Change detection data
____________________
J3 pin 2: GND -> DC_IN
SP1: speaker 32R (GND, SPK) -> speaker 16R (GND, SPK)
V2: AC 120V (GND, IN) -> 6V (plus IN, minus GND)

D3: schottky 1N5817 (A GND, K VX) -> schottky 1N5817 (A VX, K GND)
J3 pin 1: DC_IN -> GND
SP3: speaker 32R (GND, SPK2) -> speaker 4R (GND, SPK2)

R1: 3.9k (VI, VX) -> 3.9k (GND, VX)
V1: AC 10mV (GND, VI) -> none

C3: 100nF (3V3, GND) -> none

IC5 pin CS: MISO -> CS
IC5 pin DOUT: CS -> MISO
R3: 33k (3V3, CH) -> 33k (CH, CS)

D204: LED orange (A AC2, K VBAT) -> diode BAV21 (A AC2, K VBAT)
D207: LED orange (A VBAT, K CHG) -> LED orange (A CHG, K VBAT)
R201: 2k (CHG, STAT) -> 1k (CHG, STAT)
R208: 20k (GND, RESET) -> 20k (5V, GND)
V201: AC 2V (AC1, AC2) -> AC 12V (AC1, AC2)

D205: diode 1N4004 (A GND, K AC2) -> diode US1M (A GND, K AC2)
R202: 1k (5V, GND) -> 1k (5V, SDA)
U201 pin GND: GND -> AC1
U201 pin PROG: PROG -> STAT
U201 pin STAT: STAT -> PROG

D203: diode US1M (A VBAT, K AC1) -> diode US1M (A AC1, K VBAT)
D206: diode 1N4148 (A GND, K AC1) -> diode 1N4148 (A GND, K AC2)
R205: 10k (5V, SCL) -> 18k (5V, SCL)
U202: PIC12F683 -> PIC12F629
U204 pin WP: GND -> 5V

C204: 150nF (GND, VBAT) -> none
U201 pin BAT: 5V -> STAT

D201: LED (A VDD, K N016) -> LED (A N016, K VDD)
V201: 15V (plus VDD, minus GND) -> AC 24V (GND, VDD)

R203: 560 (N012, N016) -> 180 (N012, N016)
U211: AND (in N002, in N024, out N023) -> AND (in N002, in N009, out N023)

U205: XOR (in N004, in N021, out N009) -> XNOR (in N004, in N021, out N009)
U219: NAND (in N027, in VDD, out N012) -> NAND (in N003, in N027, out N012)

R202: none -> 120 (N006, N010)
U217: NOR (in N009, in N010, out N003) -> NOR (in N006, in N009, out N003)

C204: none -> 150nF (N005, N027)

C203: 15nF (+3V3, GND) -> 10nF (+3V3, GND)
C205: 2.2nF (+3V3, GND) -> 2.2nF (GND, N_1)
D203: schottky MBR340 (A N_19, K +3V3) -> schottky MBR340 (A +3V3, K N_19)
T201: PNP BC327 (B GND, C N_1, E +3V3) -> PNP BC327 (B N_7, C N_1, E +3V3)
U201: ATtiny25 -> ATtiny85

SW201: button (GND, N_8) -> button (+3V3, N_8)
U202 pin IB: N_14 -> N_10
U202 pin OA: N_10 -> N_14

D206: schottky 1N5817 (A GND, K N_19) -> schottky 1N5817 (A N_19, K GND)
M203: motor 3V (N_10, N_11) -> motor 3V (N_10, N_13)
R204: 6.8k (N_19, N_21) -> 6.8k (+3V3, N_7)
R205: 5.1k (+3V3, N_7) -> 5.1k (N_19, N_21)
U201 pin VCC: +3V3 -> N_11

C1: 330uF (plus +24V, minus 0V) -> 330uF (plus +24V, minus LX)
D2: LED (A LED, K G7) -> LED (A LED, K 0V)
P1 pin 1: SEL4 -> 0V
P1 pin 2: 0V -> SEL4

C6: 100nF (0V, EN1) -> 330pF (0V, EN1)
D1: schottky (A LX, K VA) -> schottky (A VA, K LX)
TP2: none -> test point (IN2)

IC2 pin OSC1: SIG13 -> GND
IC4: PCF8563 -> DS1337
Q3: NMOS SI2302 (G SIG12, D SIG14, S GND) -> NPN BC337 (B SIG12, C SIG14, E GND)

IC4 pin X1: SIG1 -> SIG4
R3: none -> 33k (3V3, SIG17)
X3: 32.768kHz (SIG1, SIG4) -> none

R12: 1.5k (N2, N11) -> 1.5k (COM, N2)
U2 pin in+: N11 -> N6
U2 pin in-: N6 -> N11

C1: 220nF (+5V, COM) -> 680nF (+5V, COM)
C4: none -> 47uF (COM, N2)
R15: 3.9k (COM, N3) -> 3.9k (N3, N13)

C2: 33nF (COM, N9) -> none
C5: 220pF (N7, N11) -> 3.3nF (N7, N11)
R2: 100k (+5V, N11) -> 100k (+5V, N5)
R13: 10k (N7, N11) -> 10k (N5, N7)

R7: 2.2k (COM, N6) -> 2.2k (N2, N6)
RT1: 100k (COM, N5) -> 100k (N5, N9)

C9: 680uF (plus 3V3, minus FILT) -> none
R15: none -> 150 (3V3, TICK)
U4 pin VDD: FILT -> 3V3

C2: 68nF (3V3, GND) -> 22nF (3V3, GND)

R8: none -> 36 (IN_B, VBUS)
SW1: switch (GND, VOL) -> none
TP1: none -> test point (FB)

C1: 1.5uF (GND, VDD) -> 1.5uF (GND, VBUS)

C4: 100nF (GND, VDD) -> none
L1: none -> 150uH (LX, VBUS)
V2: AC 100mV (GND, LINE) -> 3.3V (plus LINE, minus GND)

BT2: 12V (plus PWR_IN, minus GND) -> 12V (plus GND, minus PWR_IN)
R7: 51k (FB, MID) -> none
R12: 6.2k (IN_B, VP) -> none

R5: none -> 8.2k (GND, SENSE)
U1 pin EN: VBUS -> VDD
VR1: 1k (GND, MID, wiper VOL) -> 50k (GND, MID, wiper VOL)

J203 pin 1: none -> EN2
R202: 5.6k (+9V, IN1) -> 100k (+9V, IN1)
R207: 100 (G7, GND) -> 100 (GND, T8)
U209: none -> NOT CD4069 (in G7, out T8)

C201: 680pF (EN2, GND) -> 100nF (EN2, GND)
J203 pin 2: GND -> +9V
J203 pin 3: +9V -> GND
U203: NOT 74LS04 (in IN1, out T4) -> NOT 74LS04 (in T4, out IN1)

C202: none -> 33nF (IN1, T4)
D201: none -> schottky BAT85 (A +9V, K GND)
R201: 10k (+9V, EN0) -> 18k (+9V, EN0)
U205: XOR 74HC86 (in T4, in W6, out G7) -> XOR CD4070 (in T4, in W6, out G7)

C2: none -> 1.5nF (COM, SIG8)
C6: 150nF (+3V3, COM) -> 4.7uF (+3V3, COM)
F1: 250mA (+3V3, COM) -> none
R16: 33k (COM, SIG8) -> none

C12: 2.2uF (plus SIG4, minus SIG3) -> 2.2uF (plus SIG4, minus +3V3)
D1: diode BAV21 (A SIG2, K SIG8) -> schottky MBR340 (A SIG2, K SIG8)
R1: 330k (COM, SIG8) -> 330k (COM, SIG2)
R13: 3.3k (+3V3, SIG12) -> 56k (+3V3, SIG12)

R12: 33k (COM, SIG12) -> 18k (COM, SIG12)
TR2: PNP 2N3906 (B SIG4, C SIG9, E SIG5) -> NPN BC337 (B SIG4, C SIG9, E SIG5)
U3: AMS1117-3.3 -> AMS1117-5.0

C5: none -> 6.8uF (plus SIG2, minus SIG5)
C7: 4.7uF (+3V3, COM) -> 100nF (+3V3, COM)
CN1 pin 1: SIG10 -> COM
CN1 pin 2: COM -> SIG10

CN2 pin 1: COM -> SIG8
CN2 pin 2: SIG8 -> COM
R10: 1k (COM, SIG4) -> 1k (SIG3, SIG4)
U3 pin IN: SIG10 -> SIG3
____________________
**Exercise:** Each record must be output word for word.

**Solution:**
J3 pin 2: GND -> DC_IN
SP1: speaker 32R (GND, SPK) -> speaker 16R (GND, SPK)
V2: AC 120V (GND, IN) -> 6V (plus IN, minus GND)

D3: schottky 1N5817 (A GND, K VX) -> schottky 1N5817 (A VX, K GND)
J3 pin 1: DC_IN -> GND
SP3: speaker 32R (GND, SPK2) -> speaker 4R (GND, SPK2)

R1: 3.9k (VI, VX) -> 3.9k (GND, VX)
V1: AC 10mV (GND, VI) -> none

C3: 100nF (3V3, GND) -> none

IC5 pin CS: MISO -> CS
IC5 pin DOUT: CS -> MISO
R3: 33k (3V3, CH) -> 33k (CH, CS)

D204: LED orange (A AC2, K VBAT) -> diode BAV21 (A AC2, K VBAT)
D207: LED orange (A VBAT, K CHG) -> LED orange (A CHG, K VBAT)
R201: 2k (CHG, STAT) -> 1k (CHG, STAT)
R208: 20k (GND, RESET) -> 20k (5V, GND)
V201: AC 2V (AC1, AC2) -> AC 12V (AC1, AC2)

D205: diode 1N4004 (A GND, K AC2) -> diode US1M (A GND, K AC2)
R202: 1k (5V, GND) -> 1k (5V, SDA)
U201 pin GND: GND -> AC1
U201 pin PROG: PROG -> STAT
U201 pin STAT: STAT -> PROG

D203: diode US1M (A VBAT, K AC1) -> diode US1M (A AC1, K VBAT)
D206: diode 1N4148 (A GND, K AC1) -> diode 1N4148 (A GND, K AC2)
R205: 10k (5V, SCL) -> 18k (5V, SCL)
U202: PIC12F683 -> PIC12F629
U204 pin WP: GND -> 5V

C204: 150nF (GND, VBAT) -> none
U201 pin BAT: 5V -> STAT

D201: LED (A VDD, K N016) -> LED (A N016, K VDD)
V201: 15V (plus VDD, minus GND) -> AC 24V (GND, VDD)

R203: 560 (N012, N016) -> 180 (N012, N016)
U211: AND (in N002, in N024, out N023) -> AND (in N002, in N009, out N023)

U205: XOR (in N004, in N021, out N009) -> XNOR (in N004, in N021, out N009)
U219: NAND (in N027, in VDD, out N012) -> NAND (in N003, in N027, out N012)

R202: none -> 120 (N006, N010)
U217: NOR (in N009, in N010, out N003) -> NOR (in N006, in N009, out N003)

C204: none -> 150nF (N005, N027)

C203: 15nF (+3V3, GND) -> 10nF (+3V3, GND)
C205: 2.2nF (+3V3, GND) -> 2.2nF (GND, N_1)
D203: schottky MBR340 (A N_19, K +3V3) -> schottky MBR340 (A +3V3, K N_19)
T201: PNP BC327 (B GND, C N_1, E +3V3) -> PNP BC327 (B N_7, C N_1, E +3V3)
U201: ATtiny25 -> ATtiny85

SW201: button (GND, N_8) -> button (+3V3, N_8)
U202 pin IB: N_14 -> N_10
U202 pin OA: N_10 -> N_14

D206: schottky 1N5817 (A GND, K N_19) -> schottky 1N5817 (A N_19, K GND)
M203: motor 3V (N_10, N_11) -> motor 3V (N_10, N_13)
R204: 6.8k (N_19, N_21) -> 6.8k (+3V3, N_7)
R205: 5.1k (+3V3, N_7) -> 5.1k (N_19, N_21)
U201 pin VCC: +3V3 -> N_11

C1: 330uF (plus +24V, minus 0V) -> 330uF (plus +24V, minus LX)
D2: LED (A LED, K G7) -> LED (A LED, K 0V)
P1 pin 1: SEL4 -> 0V
P1 pin 2: 0V -> SEL4

C6: 100nF (0V, EN1) -> 330pF (0V, EN1)
D1: schottky (A LX, K VA) -> schottky (A VA, K LX)
TP2: none -> test point (IN2)

IC2 pin OSC1: SIG13 -> GND
IC4: PCF8563 -> DS1337
Q3: NMOS SI2302 (G SIG12, D SIG14, S GND) -> NPN BC337 (B SIG12, C SIG14, E GND)

IC4 pin X1: SIG1 -> SIG4
R3: none -> 33k (3V3, SIG17)
X3: 32.768kHz (SIG1, SIG4) -> none

R12: 1.5k (N2, N11) -> 1.5k (COM, N2)
U2 pin in+: N11 -> N6
U2 pin in-: N6 -> N11

C1: 220nF (+5V, COM) -> 680nF (+5V, COM)
C4: none -> 47uF (COM, N2)
R15: 3.9k (COM, N3) -> 3.9k (N3, N13)

C2: 33nF (COM, N9) -> none
C5: 220pF (N7, N11) -> 3.3nF (N7, N11)
R2: 100k (+5V, N11) -> 100k (+5V, N5)
R13: 10k (N7, N11) -> 10k (N5, N7)

R7: 2.2k (COM, N6) -> 2.2k (N2, N6)
RT1: 100k (COM, N5) -> 100k (N5, N9)

C9: 680uF (plus 3V3, minus FILT) -> none
R15: none -> 150 (3V3, TICK)
U4 pin VDD: FILT -> 3V3

C2: 68nF (3V3, GND) -> 22nF (3V3, GND)

R8: none -> 36 (IN_B, VBUS)
SW1: switch (GND, VOL) -> none
TP1: none -> test point (FB)

C1: 1.5uF (GND, VDD) -> 1.5uF (GND, VBUS)

C4: 100nF (GND, VDD) -> none
L1: none -> 150uH (LX, VBUS)
V2: AC 100mV (GND, LINE) -> 3.3V (plus LINE, minus GND)

BT2: 12V (plus PWR_IN, minus GND) -> 12V (plus GND, minus PWR_IN)
R7: 51k (FB, MID) -> none
R12: 6.2k (IN_B, VP) -> none

R5: none -> 8.2k (GND, SENSE)
U1 pin EN: VBUS -> VDD
VR1: 1k (GND, MID, wiper VOL) -> 50k (GND, MID, wiper VOL)

J203 pin 1: none -> EN2
R202: 5.6k (+9V, IN1) -> 100k (+9V, IN1)
R207: 100 (G7, GND) -> 100 (GND, T8)
U209: none -> NOT CD4069 (in G7, out T8)

C201: 680pF (EN2, GND) -> 100nF (EN2, GND)
J203 pin 2: GND -> +9V
J203 pin 3: +9V -> GND
U203: NOT 74LS04 (in IN1, out T4) -> NOT 74LS04 (in T4, out IN1)

C202: none -> 33nF (IN1, T4)
D201: none -> schottky BAT85 (A +9V, K GND)
R201: 10k (+9V, EN0) -> 18k (+9V, EN0)
U205: XOR 74HC86 (in T4, in W6, out G7) -> XOR CD4070 (in T4, in W6, out G7)

C2: none -> 1.5nF (COM, SIG8)
C6: 150nF (+3V3, COM) -> 4.7uF (+3V3, COM)
F1: 250mA (+3V3, COM) -> none
R16: 33k (COM, SIG8) -> none

C12: 2.2uF (plus SIG4, minus SIG3) -> 2.2uF (plus SIG4, minus +3V3)
D1: diode BAV21 (A SIG2, K SIG8) -> schottky MBR340 (A SIG2, K SIG8)
R1: 330k (COM, SIG8) -> 330k (COM, SIG2)
R13: 3.3k (+3V3, SIG12) -> 56k (+3V3, SIG12)

R12: 33k (COM, SIG12) -> 18k (COM, SIG12)
TR2: PNP 2N3906 (B SIG4, C SIG9, E SIG5) -> NPN BC337 (B SIG4, C SIG9, E SIG5)
U3: AMS1117-3.3 -> AMS1117-5.0

C5: none -> 6.8uF (plus SIG2, minus SIG5)
C7: 4.7uF (+3V3, COM) -> 100nF (+3V3, COM)
CN1 pin 1: SIG10 -> COM
CN1 pin 2: COM -> SIG10

CN2 pin 1: COM -> SIG8
CN2 pin 2: SIG8 -> COM
R10: 1k (COM, SIG4) -> 1k (SIG3, SIG4)
U3 pin IN: SIG10 -> SIG3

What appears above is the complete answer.